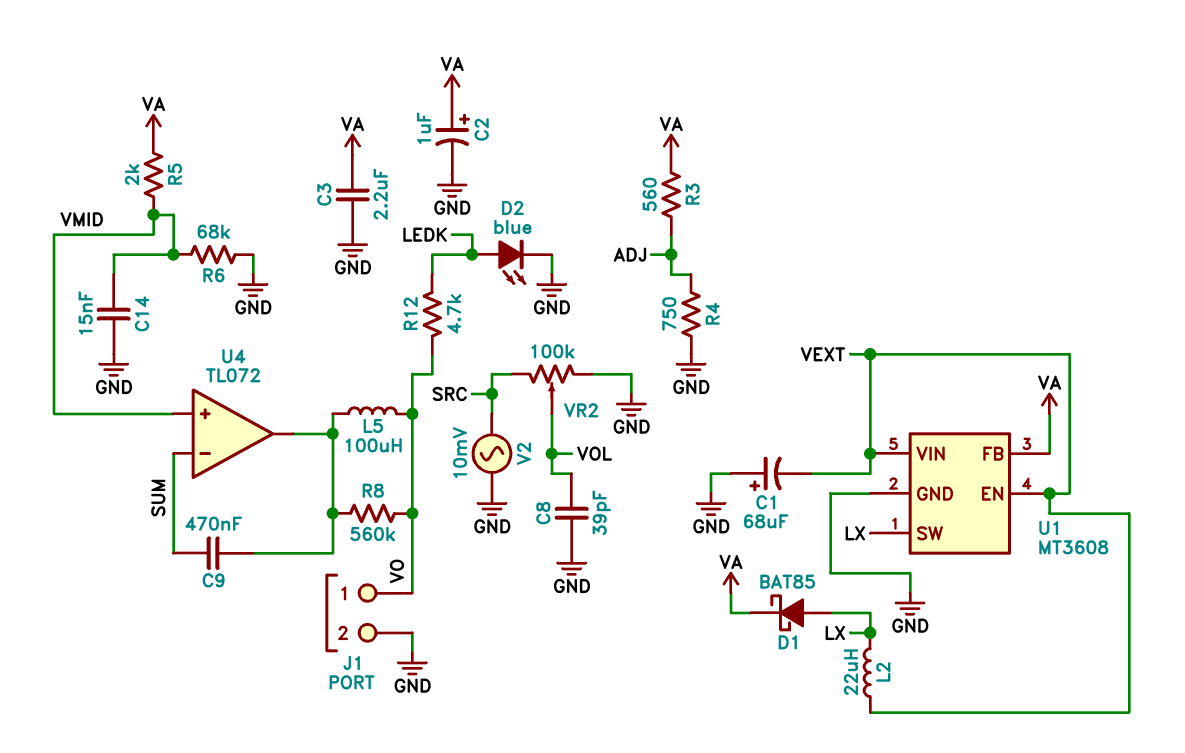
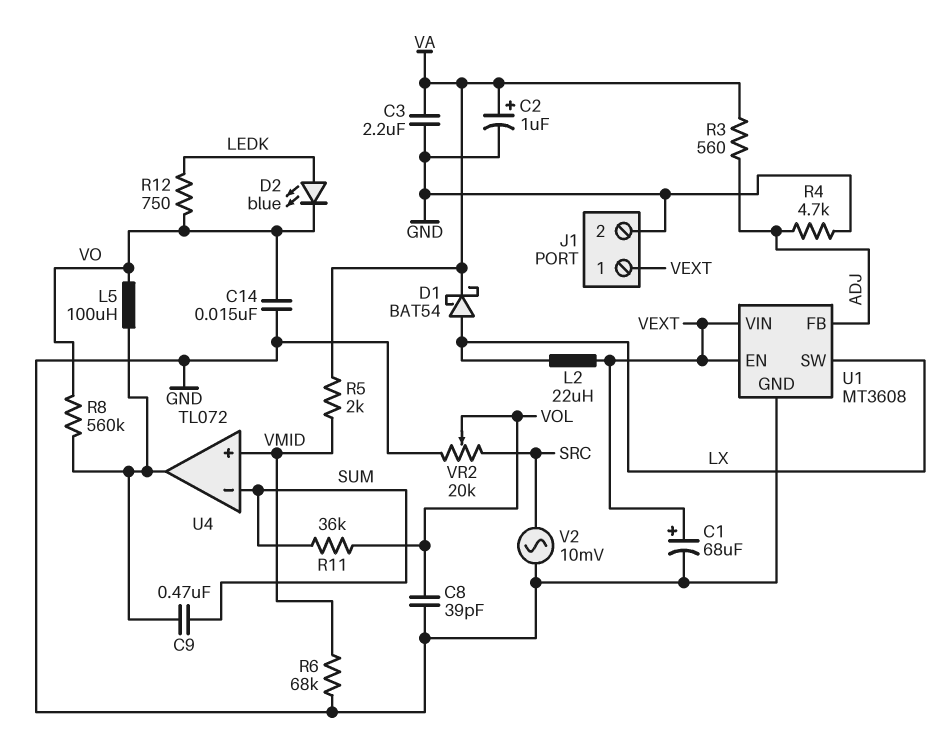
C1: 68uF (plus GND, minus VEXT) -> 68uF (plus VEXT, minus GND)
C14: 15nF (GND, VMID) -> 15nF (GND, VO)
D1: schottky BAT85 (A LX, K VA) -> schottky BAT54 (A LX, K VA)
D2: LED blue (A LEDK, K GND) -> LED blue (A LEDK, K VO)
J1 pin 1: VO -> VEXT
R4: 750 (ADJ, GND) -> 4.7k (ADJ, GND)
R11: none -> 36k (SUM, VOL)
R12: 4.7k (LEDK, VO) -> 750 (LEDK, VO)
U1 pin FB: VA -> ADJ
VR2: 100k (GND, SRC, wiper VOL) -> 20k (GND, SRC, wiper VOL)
--
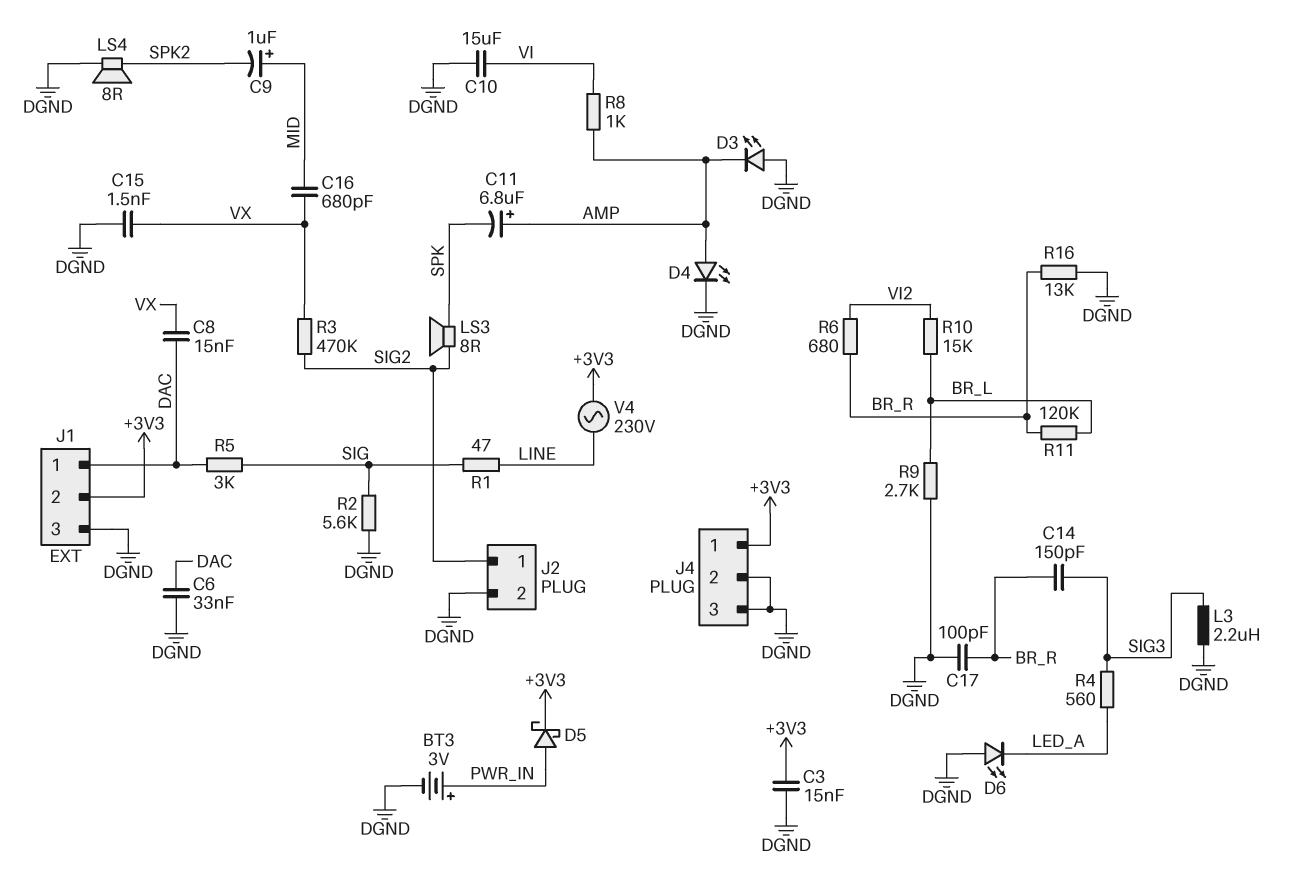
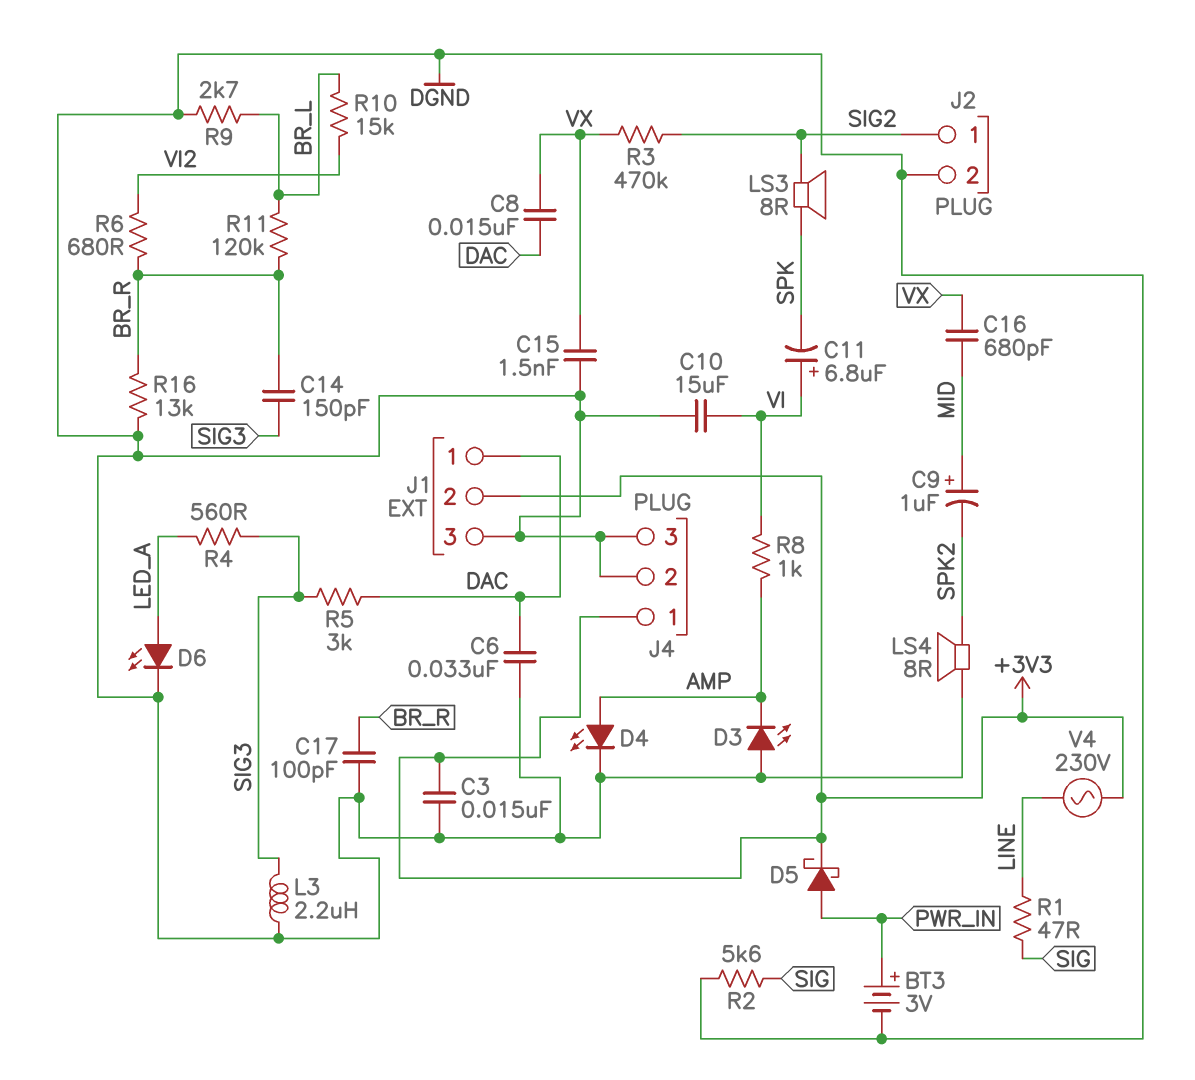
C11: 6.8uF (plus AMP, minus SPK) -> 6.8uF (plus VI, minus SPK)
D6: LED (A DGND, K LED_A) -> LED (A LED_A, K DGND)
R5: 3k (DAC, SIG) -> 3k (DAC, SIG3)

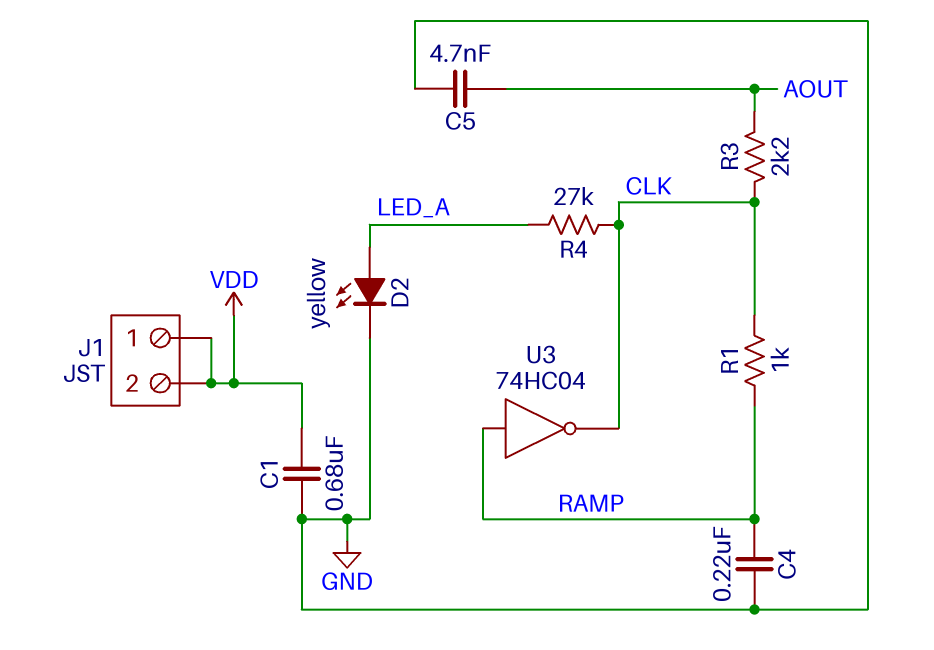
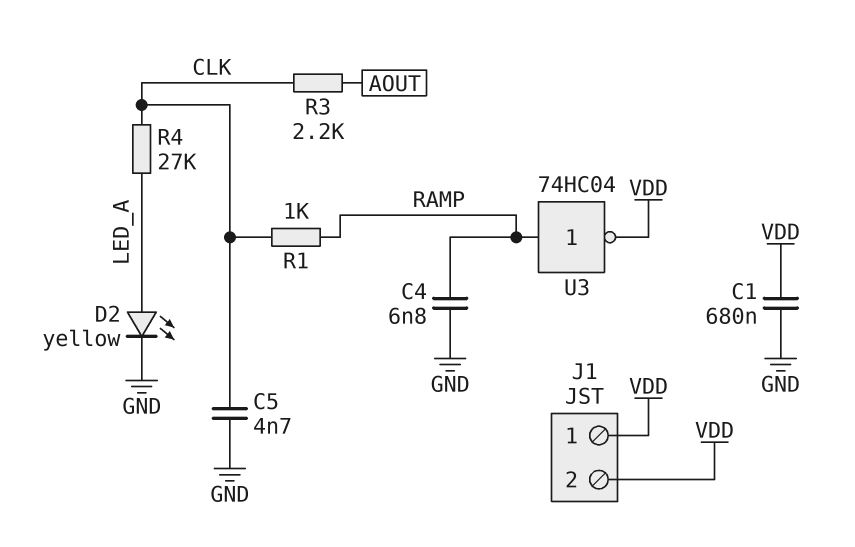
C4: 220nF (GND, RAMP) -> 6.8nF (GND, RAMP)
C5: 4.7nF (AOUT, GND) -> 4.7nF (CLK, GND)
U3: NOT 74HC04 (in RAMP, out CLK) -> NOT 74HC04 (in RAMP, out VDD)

■ Your instructions ■
For the material above, reproduce exactly the lines from the line with "J1 pin 1: VO -> VEXT" to the line with "VR2: 100k (GND, SRC, wiper", inclusive, and exclude all others.

■ Result below ■
J1 pin 1: VO -> VEXT
R4: 750 (ADJ, GND) -> 4.7k (ADJ, GND)
R11: none -> 36k (SUM, VOL)
R12: 4.7k (LEDK, VO) -> 750 (LEDK, VO)
U1 pin FB: VA -> ADJ
VR2: 100k (GND, SRC, wiper VOL) -> 20k (GND, SRC, wiper VOL)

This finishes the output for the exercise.